PROBLEM TO WORK ON: Copy out every line of the records below word for word, including all the coordinates. Leave out the pictures.

(Collection entries)
=-=-=-=-=

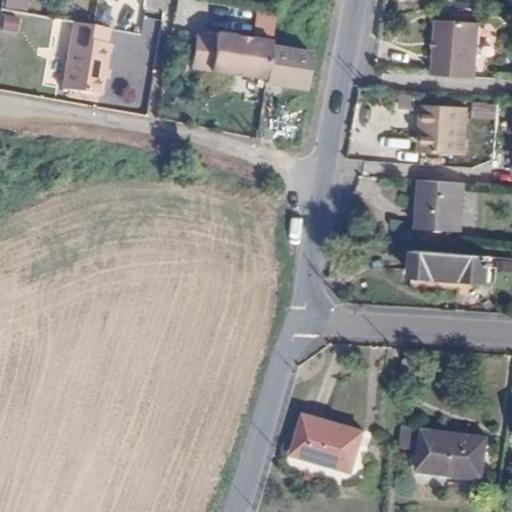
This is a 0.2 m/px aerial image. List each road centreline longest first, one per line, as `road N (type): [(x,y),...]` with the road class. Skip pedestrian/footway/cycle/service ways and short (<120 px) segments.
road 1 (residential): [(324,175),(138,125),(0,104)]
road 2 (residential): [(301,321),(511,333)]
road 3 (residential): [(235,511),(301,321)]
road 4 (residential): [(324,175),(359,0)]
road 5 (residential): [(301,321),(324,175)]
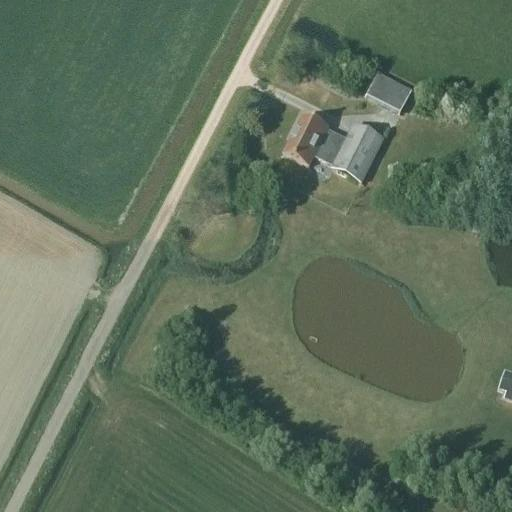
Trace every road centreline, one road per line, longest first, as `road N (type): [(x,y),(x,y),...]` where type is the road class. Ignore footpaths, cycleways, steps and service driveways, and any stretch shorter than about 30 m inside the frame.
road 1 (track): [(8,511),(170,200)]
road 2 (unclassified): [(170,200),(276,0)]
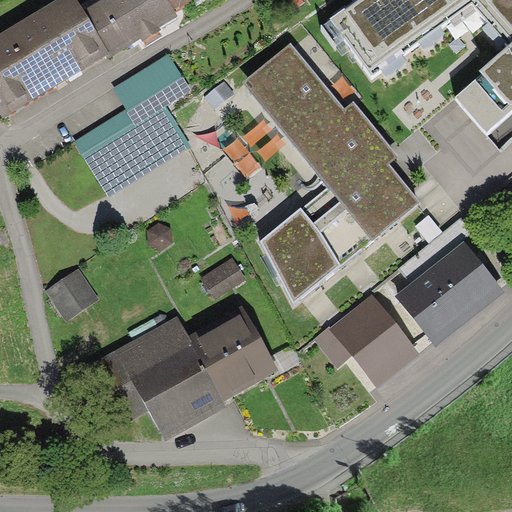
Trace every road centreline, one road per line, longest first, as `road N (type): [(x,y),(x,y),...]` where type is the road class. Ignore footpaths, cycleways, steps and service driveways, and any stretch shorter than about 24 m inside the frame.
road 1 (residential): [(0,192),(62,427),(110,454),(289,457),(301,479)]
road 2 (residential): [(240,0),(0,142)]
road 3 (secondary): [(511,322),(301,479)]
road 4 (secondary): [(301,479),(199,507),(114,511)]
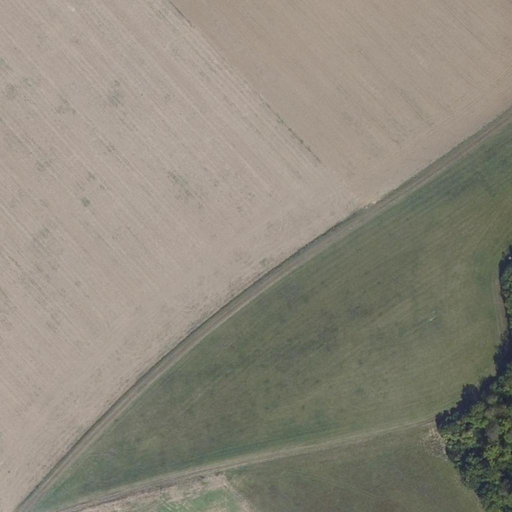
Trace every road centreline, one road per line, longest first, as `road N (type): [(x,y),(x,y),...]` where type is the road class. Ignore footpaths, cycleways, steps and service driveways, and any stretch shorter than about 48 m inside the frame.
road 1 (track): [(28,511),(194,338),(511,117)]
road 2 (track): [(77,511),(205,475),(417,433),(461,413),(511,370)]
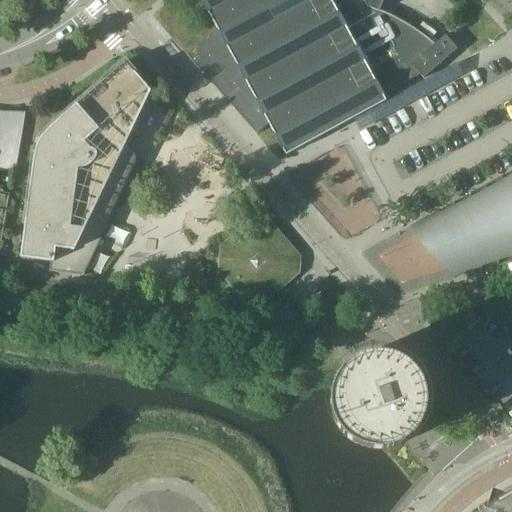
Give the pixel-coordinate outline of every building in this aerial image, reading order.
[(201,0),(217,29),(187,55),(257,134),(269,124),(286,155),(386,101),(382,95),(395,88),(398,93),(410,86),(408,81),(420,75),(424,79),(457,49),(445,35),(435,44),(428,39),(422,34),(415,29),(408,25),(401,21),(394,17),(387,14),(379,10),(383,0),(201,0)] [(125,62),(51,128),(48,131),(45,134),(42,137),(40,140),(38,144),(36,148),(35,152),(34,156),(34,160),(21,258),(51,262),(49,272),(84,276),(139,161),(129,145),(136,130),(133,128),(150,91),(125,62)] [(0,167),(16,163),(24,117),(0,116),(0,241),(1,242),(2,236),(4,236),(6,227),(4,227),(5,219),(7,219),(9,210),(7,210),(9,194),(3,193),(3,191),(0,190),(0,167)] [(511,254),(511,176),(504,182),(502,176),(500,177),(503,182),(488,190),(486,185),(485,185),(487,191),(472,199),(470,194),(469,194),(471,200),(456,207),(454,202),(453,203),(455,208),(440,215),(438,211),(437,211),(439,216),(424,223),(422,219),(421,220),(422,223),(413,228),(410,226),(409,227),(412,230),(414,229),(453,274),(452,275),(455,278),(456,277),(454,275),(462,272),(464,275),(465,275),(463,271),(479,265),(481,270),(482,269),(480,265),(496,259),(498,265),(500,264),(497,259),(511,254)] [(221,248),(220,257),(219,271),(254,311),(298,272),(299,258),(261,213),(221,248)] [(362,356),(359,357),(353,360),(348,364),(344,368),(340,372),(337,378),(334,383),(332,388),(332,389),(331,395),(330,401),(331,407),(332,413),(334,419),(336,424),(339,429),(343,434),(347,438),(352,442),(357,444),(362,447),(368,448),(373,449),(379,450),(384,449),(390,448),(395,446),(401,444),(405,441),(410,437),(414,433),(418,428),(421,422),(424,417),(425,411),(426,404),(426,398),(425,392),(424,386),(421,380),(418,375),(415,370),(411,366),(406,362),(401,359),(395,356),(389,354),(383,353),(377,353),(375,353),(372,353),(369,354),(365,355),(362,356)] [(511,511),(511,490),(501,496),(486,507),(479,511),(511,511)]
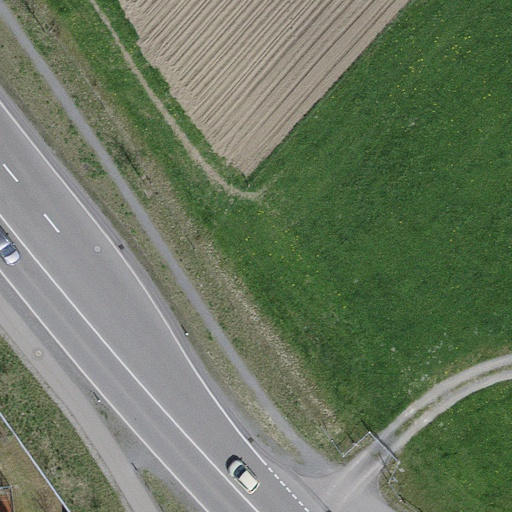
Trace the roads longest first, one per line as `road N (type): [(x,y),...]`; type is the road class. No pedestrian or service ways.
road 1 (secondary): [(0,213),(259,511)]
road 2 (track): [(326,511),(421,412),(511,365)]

=-=-=-=-=

ANSWER BELOW:
This is a 0.2 m/px aerial image. List each road centreline longest first, one per line, as `road N (type): [(x,y),...]` with the road class. Skip pedestrian/footway/cycle/service ways and short (<120 px) segments.
road 1 (residential): [(324,175),(138,125),(0,104)]
road 2 (residential): [(301,321),(511,333)]
road 3 (residential): [(235,511),(301,321)]
road 4 (residential): [(324,175),(359,0)]
road 5 (residential): [(301,321),(324,175)]
Trace every road centreline, one road per line, longest first, as `road N (type): [(x,y),(x,y),...]` where type is the road class. Ignore footpaths, cycleways, steps and service driveways, and any stretch shorter than about 30 m inside the frame.
road 1 (track): [(8,511),(170,200)]
road 2 (unclassified): [(170,200),(276,0)]
Trace every road centreline, one road per line, longest first, as `road N (type): [(x,y),(x,y),...]` where type is the road class. Ignore footpaths, cycleways, steps and service driveways, and any stretch shorter than about 24 m inside the frame.
road 1 (residential): [(0,192),(62,427),(110,454),(289,457),(301,479)]
road 2 (residential): [(240,0),(0,142)]
road 3 (secondary): [(511,322),(301,479)]
road 4 (secondary): [(301,479),(199,507),(114,511)]
Trace every road centreline, one road per line, longest first, as `road N (type): [(x,y),(x,y),...]` where type is the road class. Ignore footpaths, cycleways, steps and service driveways, and any stretch shorter than about 48 m inside the frame.
road 1 (track): [(28,511),(194,338),(511,117)]
road 2 (track): [(77,511),(205,475),(417,433),(461,413),(511,370)]
Give the pixel-coordinate outline of every building in this aerial image, reading order.
[(201,0),(217,29),(187,55),(257,134),(269,124),(286,155),(386,101),(382,95),(395,88),(398,93),(410,86),(408,81),(420,75),(424,79),(457,49),(445,35),(435,44),(428,39),(422,34),(415,29),(408,25),(401,21),(394,17),(387,14),(379,10),(383,0),(201,0)] [(125,62),(51,128),(48,131),(45,134),(42,137),(40,140),(38,144),(36,148),(35,152),(34,156),(34,160),(21,258),(51,262),(49,272),(84,276),(139,161),(129,145),(136,130),(133,128),(150,91),(125,62)] [(0,167),(16,163),(24,117),(0,116),(0,241),(1,242),(2,236),(4,236),(6,227),(4,227),(5,219),(7,219),(9,210),(7,210),(9,194),(3,193),(3,191),(0,190),(0,167)] [(511,254),(511,176),(504,182),(502,176),(500,177),(503,182),(488,190),(486,185),(485,185),(487,191),(472,199),(470,194),(469,194),(471,200),(456,207),(454,202),(453,203),(455,208),(440,215),(438,211),(437,211),(439,216),(424,223),(422,219),(421,220),(422,223),(413,228),(410,226),(409,227),(412,230),(414,229),(453,274),(452,275),(455,278),(456,277),(454,275),(462,272),(464,275),(465,275),(463,271),(479,265),(481,270),(482,269),(480,265),(496,259),(498,265),(500,264),(497,259),(511,254)] [(221,248),(220,257),(219,271),(254,311),(298,272),(299,258),(261,213),(221,248)] [(362,356),(359,357),(353,360),(348,364),(344,368),(340,372),(337,378),(334,383),(332,388),(332,389),(331,395),(330,401),(331,407),(332,413),(334,419),(336,424),(339,429),(343,434),(347,438),(352,442),(357,444),(362,447),(368,448),(373,449),(379,450),(384,449),(390,448),(395,446),(401,444),(405,441),(410,437),(414,433),(418,428),(421,422),(424,417),(425,411),(426,404),(426,398),(425,392),(424,386),(421,380),(418,375),(415,370),(411,366),(406,362),(401,359),(395,356),(389,354),(383,353),(377,353),(375,353),(372,353),(369,354),(365,355),(362,356)] [(511,511),(511,490),(501,496),(486,507),(479,511),(511,511)]
Trace the roads longest first, one per line as `road N (type): [(x,y),...]`; type is the road class. No pedestrian or service ways.
road 1 (secondary): [(0,213),(259,511)]
road 2 (track): [(326,511),(421,412),(511,365)]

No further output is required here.